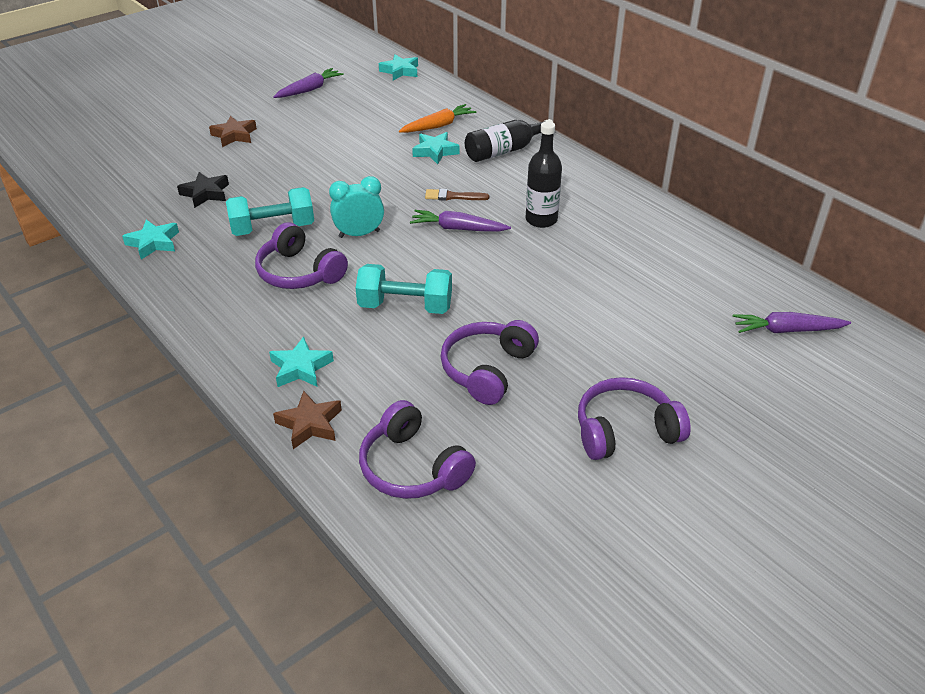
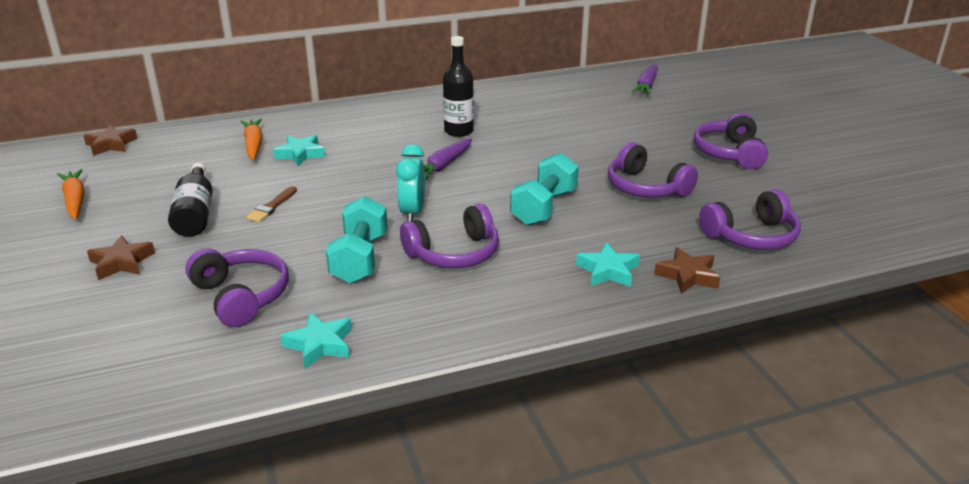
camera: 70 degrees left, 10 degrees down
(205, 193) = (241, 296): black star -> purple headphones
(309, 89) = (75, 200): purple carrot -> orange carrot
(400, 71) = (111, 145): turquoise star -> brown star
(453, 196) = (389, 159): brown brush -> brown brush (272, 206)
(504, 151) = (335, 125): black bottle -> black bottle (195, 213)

◆ ◆ ◆ ◆ ◆

§ **DESCRIPTION OF THE TASK**: Above is a listing with pictures. Write it out exactly without them.

§ **TASK RESULT**:
camera: 70 degrees left, 10 degrees down
(205, 193) = (241, 296): black star -> purple headphones
(309, 89) = (75, 200): purple carrot -> orange carrot
(400, 71) = (111, 145): turquoise star -> brown star
(453, 196) = (389, 159): brown brush -> brown brush (272, 206)
(504, 151) = (335, 125): black bottle -> black bottle (195, 213)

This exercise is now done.